Of the records that follow, copy only the lines from the line containing "Segment stroma." to the line containing "<instances>...</instances> (empty list", both included, exactly as written.
• • •
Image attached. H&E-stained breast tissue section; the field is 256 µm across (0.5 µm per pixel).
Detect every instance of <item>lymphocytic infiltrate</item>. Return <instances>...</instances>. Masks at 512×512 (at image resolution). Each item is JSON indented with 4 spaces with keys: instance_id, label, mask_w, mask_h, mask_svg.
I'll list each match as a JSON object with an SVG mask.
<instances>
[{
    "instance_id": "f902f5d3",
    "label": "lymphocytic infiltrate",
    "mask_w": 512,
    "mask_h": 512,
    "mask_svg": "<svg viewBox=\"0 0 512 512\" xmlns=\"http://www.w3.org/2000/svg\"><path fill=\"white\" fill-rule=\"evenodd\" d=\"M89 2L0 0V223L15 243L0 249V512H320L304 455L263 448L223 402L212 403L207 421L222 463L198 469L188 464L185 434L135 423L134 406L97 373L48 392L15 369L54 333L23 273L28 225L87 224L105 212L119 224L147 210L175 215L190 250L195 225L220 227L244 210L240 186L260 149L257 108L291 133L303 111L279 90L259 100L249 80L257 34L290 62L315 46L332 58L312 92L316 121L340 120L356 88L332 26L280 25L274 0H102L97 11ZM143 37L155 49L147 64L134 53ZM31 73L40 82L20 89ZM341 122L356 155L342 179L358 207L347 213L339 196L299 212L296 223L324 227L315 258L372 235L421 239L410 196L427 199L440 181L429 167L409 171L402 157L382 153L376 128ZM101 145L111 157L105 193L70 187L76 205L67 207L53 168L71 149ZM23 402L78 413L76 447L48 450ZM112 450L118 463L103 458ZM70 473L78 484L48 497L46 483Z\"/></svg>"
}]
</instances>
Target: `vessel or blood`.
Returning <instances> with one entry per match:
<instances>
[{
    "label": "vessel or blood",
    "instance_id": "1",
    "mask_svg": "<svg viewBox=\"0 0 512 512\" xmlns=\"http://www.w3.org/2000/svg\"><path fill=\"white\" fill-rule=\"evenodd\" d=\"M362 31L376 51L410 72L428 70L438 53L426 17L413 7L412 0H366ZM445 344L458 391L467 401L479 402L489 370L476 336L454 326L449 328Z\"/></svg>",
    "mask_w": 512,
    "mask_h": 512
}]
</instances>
• • •
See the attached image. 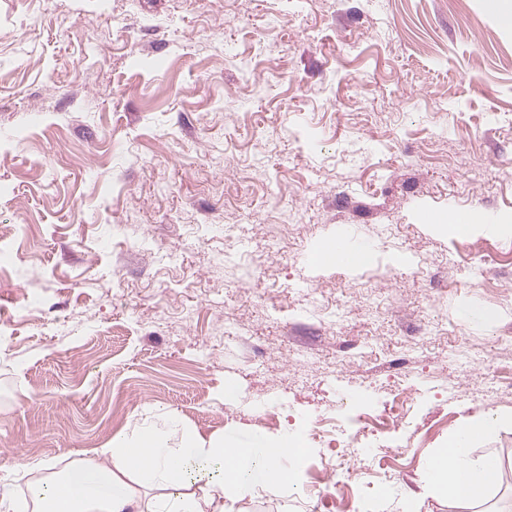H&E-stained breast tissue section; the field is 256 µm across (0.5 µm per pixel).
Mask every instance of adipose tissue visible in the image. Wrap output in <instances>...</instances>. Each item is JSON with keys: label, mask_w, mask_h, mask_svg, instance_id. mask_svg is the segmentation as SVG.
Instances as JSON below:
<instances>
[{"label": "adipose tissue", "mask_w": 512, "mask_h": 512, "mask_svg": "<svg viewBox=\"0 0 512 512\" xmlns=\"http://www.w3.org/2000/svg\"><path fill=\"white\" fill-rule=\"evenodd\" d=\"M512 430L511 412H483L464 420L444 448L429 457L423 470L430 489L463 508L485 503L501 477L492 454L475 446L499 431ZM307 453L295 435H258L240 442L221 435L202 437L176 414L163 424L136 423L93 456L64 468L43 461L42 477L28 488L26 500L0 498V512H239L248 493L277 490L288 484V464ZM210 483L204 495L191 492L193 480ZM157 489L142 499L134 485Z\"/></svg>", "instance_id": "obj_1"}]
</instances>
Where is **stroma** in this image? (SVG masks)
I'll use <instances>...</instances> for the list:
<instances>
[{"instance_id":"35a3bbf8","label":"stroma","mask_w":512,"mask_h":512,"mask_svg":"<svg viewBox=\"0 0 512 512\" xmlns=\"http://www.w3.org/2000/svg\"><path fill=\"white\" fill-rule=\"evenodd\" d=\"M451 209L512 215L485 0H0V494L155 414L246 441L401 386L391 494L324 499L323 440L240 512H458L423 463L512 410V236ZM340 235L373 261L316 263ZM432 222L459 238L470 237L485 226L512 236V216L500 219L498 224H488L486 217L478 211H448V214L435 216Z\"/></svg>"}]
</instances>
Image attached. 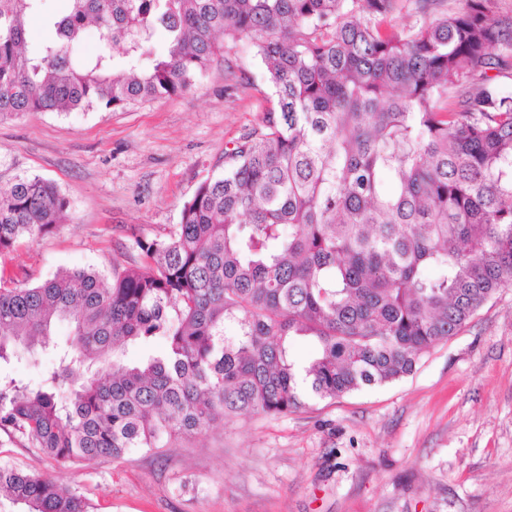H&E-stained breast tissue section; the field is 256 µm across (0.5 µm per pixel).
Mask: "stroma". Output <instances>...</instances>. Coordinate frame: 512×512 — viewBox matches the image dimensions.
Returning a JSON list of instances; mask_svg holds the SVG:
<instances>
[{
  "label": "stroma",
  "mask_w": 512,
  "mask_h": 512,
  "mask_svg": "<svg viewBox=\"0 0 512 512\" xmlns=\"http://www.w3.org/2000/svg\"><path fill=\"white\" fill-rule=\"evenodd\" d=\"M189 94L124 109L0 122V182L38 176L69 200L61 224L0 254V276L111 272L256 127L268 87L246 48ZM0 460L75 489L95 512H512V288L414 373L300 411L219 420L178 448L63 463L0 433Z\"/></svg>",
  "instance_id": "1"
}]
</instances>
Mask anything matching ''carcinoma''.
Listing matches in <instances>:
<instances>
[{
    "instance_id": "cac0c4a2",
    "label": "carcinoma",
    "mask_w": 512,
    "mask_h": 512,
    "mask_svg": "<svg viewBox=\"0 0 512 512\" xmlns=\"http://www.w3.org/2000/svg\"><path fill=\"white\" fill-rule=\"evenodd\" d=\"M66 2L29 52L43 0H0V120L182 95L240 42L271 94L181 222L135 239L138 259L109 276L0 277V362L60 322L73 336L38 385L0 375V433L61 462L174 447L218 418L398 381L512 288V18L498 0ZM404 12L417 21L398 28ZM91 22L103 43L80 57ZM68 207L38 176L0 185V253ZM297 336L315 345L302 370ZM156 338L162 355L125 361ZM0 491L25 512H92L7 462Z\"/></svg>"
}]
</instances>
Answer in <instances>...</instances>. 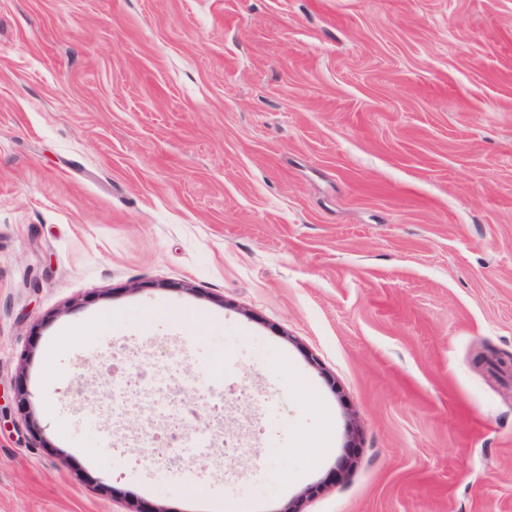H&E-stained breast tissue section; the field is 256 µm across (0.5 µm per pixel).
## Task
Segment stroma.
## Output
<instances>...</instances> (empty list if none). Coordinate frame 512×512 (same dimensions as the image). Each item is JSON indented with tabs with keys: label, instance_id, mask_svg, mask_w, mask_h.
• • •
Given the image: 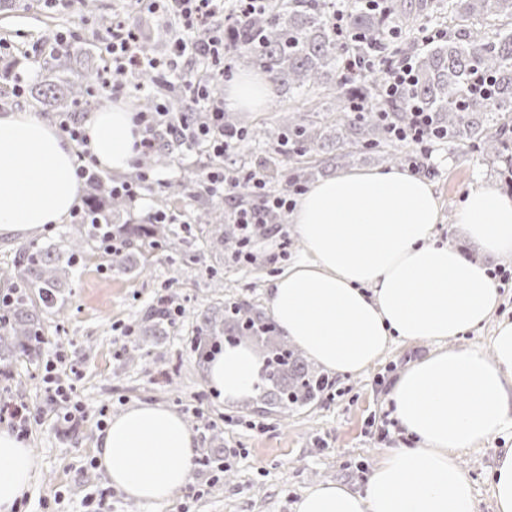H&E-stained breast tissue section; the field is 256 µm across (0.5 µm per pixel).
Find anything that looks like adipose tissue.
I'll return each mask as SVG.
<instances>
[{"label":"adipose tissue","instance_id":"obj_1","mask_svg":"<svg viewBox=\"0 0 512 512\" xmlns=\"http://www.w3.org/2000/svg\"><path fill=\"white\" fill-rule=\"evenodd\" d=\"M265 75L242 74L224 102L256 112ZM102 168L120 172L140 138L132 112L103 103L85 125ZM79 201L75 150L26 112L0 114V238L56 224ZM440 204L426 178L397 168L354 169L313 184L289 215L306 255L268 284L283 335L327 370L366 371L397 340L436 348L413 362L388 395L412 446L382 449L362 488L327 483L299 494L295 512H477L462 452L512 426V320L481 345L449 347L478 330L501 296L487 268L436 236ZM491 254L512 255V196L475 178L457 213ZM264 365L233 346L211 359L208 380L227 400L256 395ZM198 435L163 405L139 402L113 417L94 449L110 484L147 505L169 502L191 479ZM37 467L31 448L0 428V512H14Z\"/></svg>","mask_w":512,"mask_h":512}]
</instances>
• • •
Response:
Segment stroma.
## Output
<instances>...</instances> (empty list if none). Coordinate frame 512×512 (same dimensions as the image). Each item is JSON indented with tabs with keys: label, instance_id, mask_svg, mask_w, mask_h.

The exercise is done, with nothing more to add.